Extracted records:
★ ★ ★

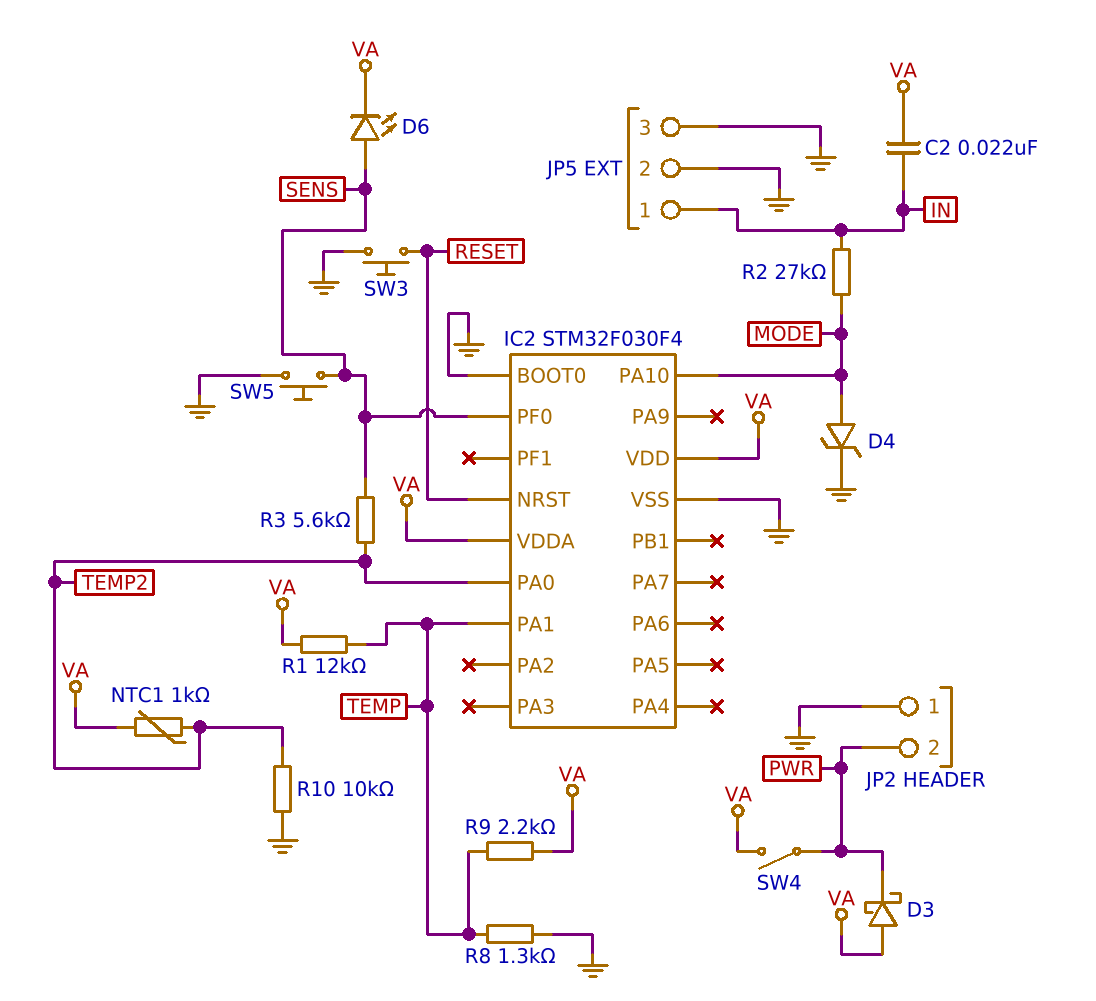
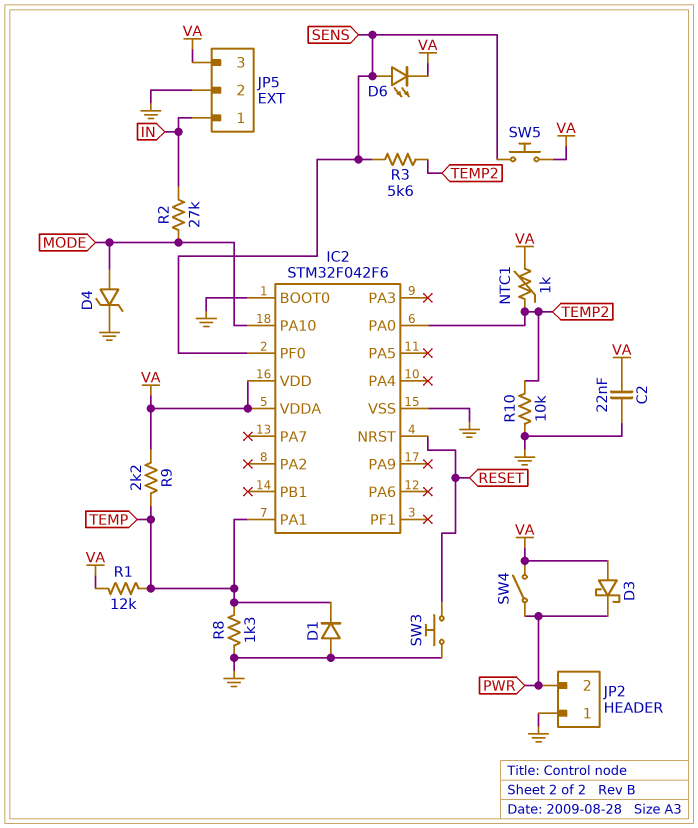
C2: 22nF (IN, VA) -> 22nF (GND, VA)
D1: none -> diode (A GND, K TEMP)
IC2: STM32F030F4 -> STM32F042F6
JP5 pin 3: GND -> VA
SW5: button (GND, SENS) -> button (SENS, VA)

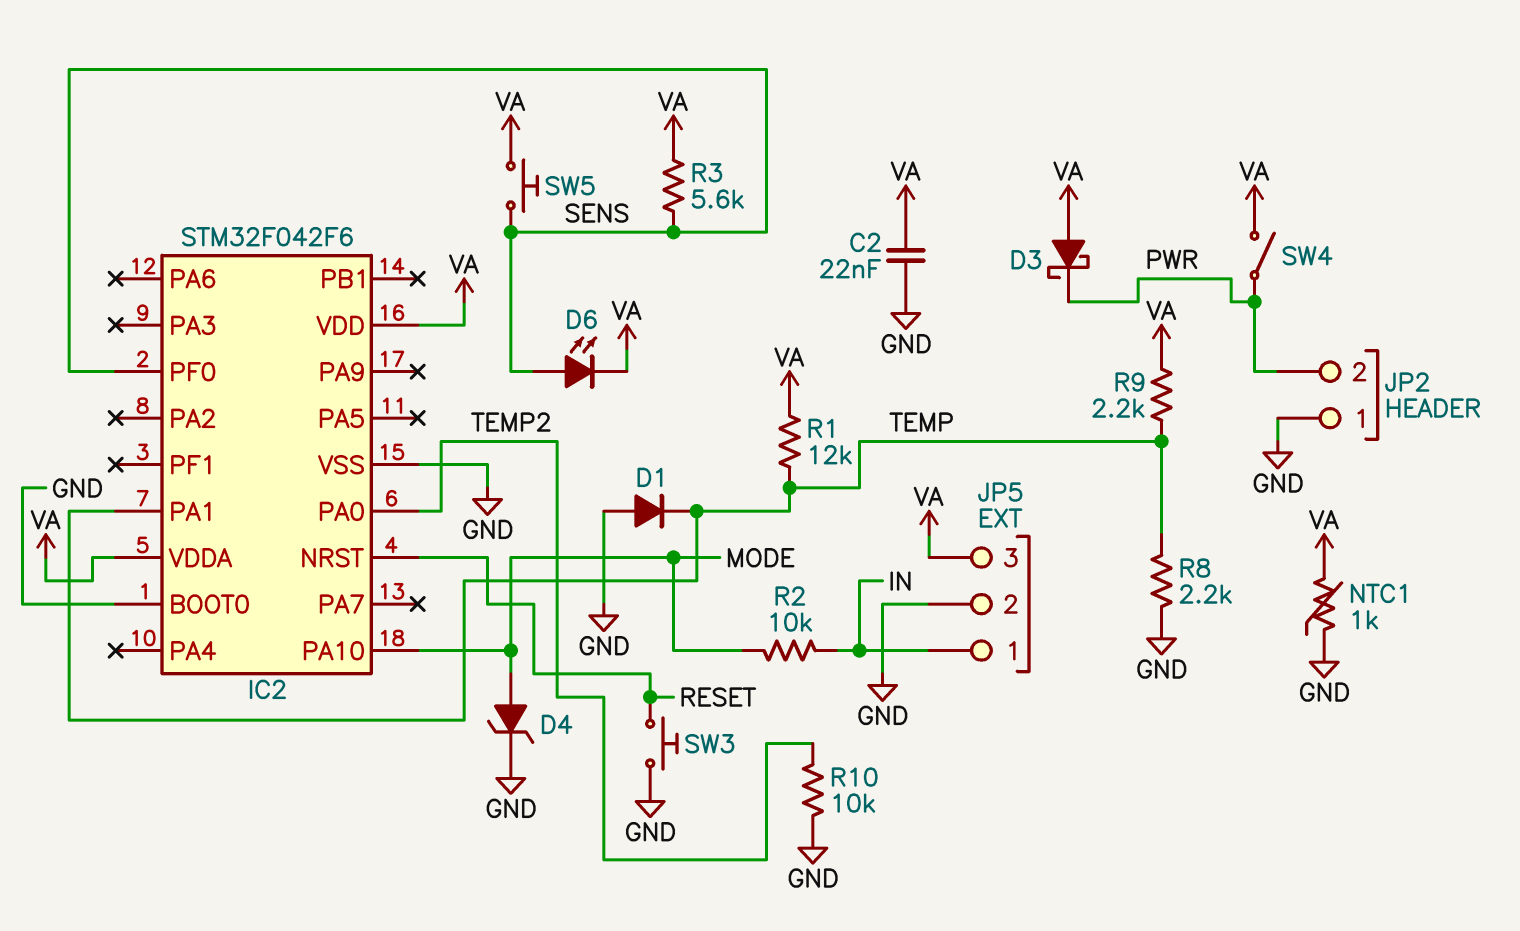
NTC1: 1k (TEMP2, VA) -> 1k (GND, VA)
R2: 27k (IN, MODE) -> 10k (IN, MODE)
R3: 5.6k (SENS, TEMP2) -> 5.6k (SENS, VA)
R8: 1.3k (GND, TEMP) -> 2.2k (GND, TEMP)

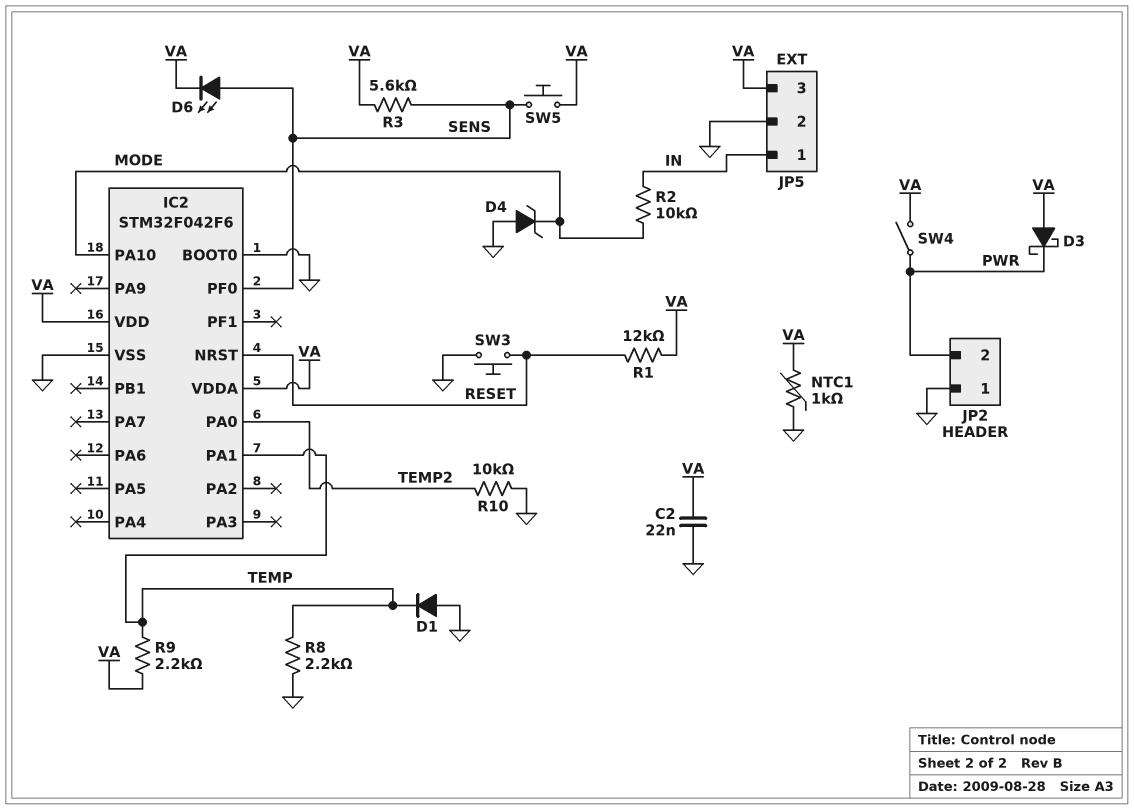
D4: zener (A MODE, K GND) -> zener (A GND, K MODE)
R1: 12k (TEMP, VA) -> 12k (RESET, VA)

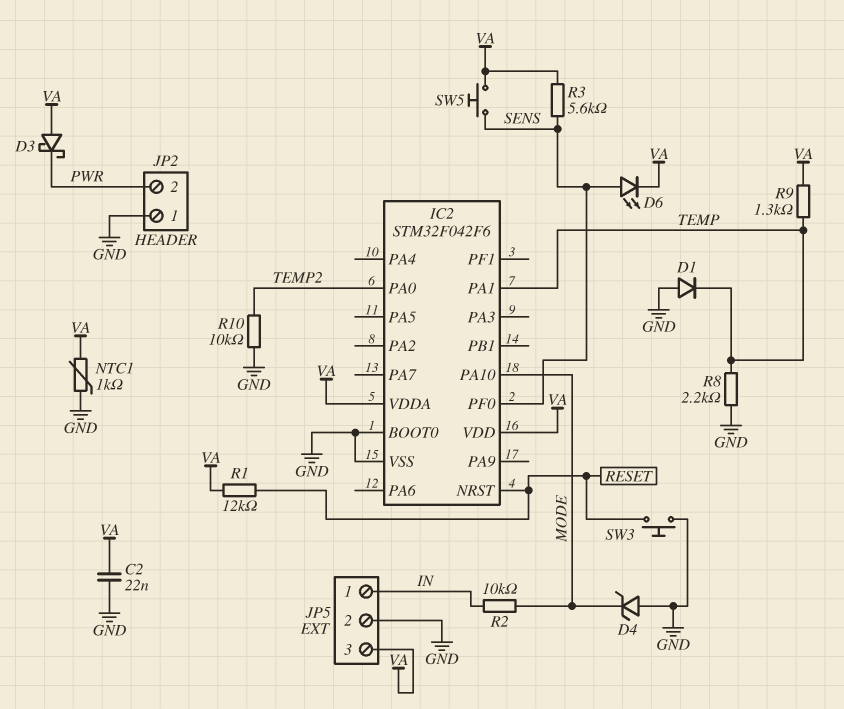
R9: 2.2k (TEMP, VA) -> 1.3k (TEMP, VA)
SW4: switch (PWR, VA) -> none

★ ★ ★

What is needed is an exact restatement of every line from the line containing "R3: 5.6k (SENS, TEMP2) -> 5.6k (SENS, VA)" through the last line of the records, minus any pictures.

== Reply to the task ==
R3: 5.6k (SENS, TEMP2) -> 5.6k (SENS, VA)
R8: 1.3k (GND, TEMP) -> 2.2k (GND, TEMP)

D4: zener (A MODE, K GND) -> zener (A GND, K MODE)
R1: 12k (TEMP, VA) -> 12k (RESET, VA)

R9: 2.2k (TEMP, VA) -> 1.3k (TEMP, VA)
SW4: switch (PWR, VA) -> none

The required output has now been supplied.